● **EXERCISE**
Output the entries verbatim, including every line.

● **EXTRACTED INFORMATION**
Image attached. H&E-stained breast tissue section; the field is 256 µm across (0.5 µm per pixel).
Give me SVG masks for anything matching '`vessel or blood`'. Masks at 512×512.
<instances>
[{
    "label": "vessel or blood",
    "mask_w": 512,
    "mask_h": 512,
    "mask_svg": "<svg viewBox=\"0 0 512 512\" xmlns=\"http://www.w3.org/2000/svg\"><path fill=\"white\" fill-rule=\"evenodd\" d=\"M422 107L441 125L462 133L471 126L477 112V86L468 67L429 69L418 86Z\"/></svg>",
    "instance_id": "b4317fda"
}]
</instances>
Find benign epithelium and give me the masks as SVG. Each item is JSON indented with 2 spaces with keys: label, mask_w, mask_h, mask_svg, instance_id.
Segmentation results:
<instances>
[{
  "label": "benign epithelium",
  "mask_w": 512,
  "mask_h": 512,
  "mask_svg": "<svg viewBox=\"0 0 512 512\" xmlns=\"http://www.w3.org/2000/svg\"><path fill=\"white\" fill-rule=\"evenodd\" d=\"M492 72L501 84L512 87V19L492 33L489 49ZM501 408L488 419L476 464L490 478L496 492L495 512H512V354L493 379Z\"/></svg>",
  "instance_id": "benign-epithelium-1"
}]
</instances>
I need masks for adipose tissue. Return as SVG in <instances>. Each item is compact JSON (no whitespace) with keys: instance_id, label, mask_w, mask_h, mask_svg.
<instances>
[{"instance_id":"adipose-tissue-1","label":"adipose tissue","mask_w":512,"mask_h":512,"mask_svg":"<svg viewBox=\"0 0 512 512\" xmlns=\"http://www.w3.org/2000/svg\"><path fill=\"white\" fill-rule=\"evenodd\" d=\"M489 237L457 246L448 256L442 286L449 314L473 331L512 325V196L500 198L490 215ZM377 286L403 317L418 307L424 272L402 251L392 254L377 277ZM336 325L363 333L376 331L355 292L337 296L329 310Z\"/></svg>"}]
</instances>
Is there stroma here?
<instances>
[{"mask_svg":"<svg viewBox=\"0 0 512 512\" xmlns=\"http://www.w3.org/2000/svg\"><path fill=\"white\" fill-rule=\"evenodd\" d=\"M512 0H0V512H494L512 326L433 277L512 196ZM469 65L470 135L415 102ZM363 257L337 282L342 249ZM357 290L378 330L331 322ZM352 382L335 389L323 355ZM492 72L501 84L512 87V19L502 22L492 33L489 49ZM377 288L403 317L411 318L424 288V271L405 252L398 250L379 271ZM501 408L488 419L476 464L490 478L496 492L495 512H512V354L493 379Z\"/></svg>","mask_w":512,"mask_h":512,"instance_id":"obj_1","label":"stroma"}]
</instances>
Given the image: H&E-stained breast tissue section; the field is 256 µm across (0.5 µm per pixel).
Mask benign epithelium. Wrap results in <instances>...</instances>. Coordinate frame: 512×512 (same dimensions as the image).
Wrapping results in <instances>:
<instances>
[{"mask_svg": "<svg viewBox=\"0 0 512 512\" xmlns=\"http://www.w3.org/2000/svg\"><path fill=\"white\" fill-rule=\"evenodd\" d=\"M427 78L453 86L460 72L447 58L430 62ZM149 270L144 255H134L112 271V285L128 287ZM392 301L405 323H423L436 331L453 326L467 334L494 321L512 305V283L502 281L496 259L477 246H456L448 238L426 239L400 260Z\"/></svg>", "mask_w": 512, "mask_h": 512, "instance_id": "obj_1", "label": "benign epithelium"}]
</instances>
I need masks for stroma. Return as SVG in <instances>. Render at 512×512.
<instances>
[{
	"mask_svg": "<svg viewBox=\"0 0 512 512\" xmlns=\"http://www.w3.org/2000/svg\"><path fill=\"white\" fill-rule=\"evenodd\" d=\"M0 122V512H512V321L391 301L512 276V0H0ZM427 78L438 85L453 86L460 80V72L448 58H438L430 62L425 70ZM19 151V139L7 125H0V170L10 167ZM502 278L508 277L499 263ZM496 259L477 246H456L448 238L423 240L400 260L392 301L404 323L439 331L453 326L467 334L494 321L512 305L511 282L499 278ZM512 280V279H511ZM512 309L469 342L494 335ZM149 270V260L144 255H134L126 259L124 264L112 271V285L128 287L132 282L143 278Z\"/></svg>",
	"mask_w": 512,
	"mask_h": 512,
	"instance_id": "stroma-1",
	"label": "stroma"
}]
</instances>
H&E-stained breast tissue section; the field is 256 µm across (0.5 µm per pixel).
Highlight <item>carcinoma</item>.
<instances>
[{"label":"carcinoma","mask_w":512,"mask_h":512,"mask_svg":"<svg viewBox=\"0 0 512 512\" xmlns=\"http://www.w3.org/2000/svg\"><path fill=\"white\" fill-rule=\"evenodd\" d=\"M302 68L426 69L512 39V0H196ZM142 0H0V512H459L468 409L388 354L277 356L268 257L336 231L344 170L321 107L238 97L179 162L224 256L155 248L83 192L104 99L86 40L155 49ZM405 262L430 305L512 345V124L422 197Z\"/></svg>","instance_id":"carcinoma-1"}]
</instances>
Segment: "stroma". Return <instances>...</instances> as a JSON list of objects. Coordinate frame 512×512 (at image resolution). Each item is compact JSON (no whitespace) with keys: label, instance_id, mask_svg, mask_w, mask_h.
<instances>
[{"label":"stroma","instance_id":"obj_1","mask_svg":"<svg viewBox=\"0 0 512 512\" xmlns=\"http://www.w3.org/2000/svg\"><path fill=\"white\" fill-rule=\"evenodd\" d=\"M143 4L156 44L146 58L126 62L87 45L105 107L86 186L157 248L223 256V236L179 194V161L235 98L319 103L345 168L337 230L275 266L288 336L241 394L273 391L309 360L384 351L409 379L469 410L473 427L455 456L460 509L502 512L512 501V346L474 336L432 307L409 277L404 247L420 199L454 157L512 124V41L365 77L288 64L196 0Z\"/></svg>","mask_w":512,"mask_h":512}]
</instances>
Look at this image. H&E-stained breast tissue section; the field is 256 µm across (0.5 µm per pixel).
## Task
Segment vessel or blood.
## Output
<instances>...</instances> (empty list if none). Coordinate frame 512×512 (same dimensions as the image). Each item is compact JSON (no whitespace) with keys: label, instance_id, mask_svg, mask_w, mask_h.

● **REPLY**
Image attached. H&E-stained breast tissue section; the field is 256 µm across (0.5 µm per pixel).
Give me SVG masks for anything matching '`vessel or blood`'. Masks at 512×512.
<instances>
[{
    "label": "vessel or blood",
    "mask_w": 512,
    "mask_h": 512,
    "mask_svg": "<svg viewBox=\"0 0 512 512\" xmlns=\"http://www.w3.org/2000/svg\"><path fill=\"white\" fill-rule=\"evenodd\" d=\"M422 107L441 125L462 133L471 126L477 112V86L468 67L429 69L418 86Z\"/></svg>",
    "instance_id": "b4317fda"
}]
</instances>
Find benign epithelium and give me the masks as SVG. Each item is JSON indented with 2 spaces with keys: label, mask_w, mask_h, mask_svg, instance_id.
Segmentation results:
<instances>
[{
  "label": "benign epithelium",
  "mask_w": 512,
  "mask_h": 512,
  "mask_svg": "<svg viewBox=\"0 0 512 512\" xmlns=\"http://www.w3.org/2000/svg\"><path fill=\"white\" fill-rule=\"evenodd\" d=\"M492 72L501 84L512 87V19L492 33L489 49ZM501 408L488 419L476 464L490 478L496 492L495 512H512V354L493 379Z\"/></svg>",
  "instance_id": "benign-epithelium-1"
}]
</instances>
I need masks for adipose tissue. Return as SVG in <instances>. Each item is compact JSON (no whitespace) with keys: instance_id, label, mask_w, mask_h, mask_svg.
<instances>
[{"instance_id":"adipose-tissue-1","label":"adipose tissue","mask_w":512,"mask_h":512,"mask_svg":"<svg viewBox=\"0 0 512 512\" xmlns=\"http://www.w3.org/2000/svg\"><path fill=\"white\" fill-rule=\"evenodd\" d=\"M489 237L457 246L448 256L442 286L449 314L473 331L512 325V196L500 198L490 215ZM377 286L403 317L418 307L424 272L402 251L392 254L377 277ZM336 325L363 333L376 331L355 292L337 296L329 310Z\"/></svg>"}]
</instances>
Is there stroma here?
<instances>
[{"mask_svg":"<svg viewBox=\"0 0 512 512\" xmlns=\"http://www.w3.org/2000/svg\"><path fill=\"white\" fill-rule=\"evenodd\" d=\"M512 0H0V512H494L512 326L433 277L512 196ZM469 65L470 135L415 102ZM363 257L337 282L342 249ZM357 290L378 330L331 322ZM352 382L335 389L323 355ZM492 72L501 84L512 87V19L502 22L492 33L489 49ZM377 288L403 317L411 318L424 288V271L405 252L398 250L379 271ZM501 408L488 419L476 464L490 478L496 492L495 512H512V354L493 379Z\"/></svg>","mask_w":512,"mask_h":512,"instance_id":"obj_1","label":"stroma"}]
</instances>
Given the image: H&E-stained breast tissue section; the field is 256 µm across (0.5 µm per pixel).
Mask benign epithelium. Wrap results in <instances>...</instances>. Coordinate frame: 512×512 (same dimensions as the image).
Wrapping results in <instances>:
<instances>
[{"mask_svg": "<svg viewBox=\"0 0 512 512\" xmlns=\"http://www.w3.org/2000/svg\"><path fill=\"white\" fill-rule=\"evenodd\" d=\"M427 78L453 86L460 72L447 58L430 62ZM149 270L144 255H134L112 271V285L128 287ZM392 301L405 323H423L436 331L453 326L467 334L494 321L512 305V283L502 281L496 259L477 246H456L448 238L426 239L400 260Z\"/></svg>", "mask_w": 512, "mask_h": 512, "instance_id": "obj_1", "label": "benign epithelium"}]
</instances>
I need masks for stroma. Return as SVG in <instances>. Render at 512×512.
<instances>
[{
	"mask_svg": "<svg viewBox=\"0 0 512 512\" xmlns=\"http://www.w3.org/2000/svg\"><path fill=\"white\" fill-rule=\"evenodd\" d=\"M0 122V512H512V321L391 301L512 276V0H0ZM427 78L438 85L453 86L460 80V72L448 58H438L430 62L425 70ZM19 151V139L7 125H0V170L10 167ZM502 278L508 277L499 263ZM496 259L477 246H456L448 238L423 240L400 260L392 301L404 323L439 331L453 326L467 334L494 321L512 305L511 282L499 278ZM512 280V279H511ZM512 309L469 342L494 335ZM149 270V260L144 255H134L126 259L124 264L112 271V285L128 287L132 282L143 278Z\"/></svg>",
	"mask_w": 512,
	"mask_h": 512,
	"instance_id": "stroma-1",
	"label": "stroma"
}]
</instances>
H&E-stained breast tissue section; the field is 256 µm across (0.5 µm per pixel).
Highlight <item>carcinoma</item>.
<instances>
[{"label":"carcinoma","mask_w":512,"mask_h":512,"mask_svg":"<svg viewBox=\"0 0 512 512\" xmlns=\"http://www.w3.org/2000/svg\"><path fill=\"white\" fill-rule=\"evenodd\" d=\"M302 68L426 69L512 39V0H196ZM142 0H0V512H459L468 409L388 354L277 356L268 257L336 231L344 170L321 107L238 97L179 162L224 256L155 248L83 192L104 99L86 40L155 49ZM405 262L430 305L512 345V124L422 197Z\"/></svg>","instance_id":"carcinoma-1"}]
</instances>
Segment: "stroma". Return <instances>...</instances> as a JSON list of objects. Coordinate frame 512×512 (at image resolution). Each item is compact JSON (no whitespace) with keys: label, instance_id, mask_svg, mask_w, mask_h.
<instances>
[{"label":"stroma","instance_id":"obj_1","mask_svg":"<svg viewBox=\"0 0 512 512\" xmlns=\"http://www.w3.org/2000/svg\"><path fill=\"white\" fill-rule=\"evenodd\" d=\"M143 4L156 44L146 58L126 62L87 45L105 107L86 186L157 248L223 256V236L179 194V161L235 98L319 103L345 168L337 230L275 266L288 336L241 394L273 391L309 360L384 351L409 379L469 410L473 427L455 456L460 509L502 512L512 501V346L474 336L432 307L409 277L404 247L420 199L454 157L512 124V41L365 77L288 64L196 0Z\"/></svg>","mask_w":512,"mask_h":512}]
</instances>
Look at this image. H&E-stained breast tissue section; the field is 256 µm across (0.5 µm per pixel).
## Task
Segment vessel or blood.
## Output
<instances>...</instances> (empty list if none). Coordinate frame 512×512 (same dimensions as the image). Each item is compact JSON (no whitespace) with keys: label, instance_id, mask_svg, mask_w, mask_h.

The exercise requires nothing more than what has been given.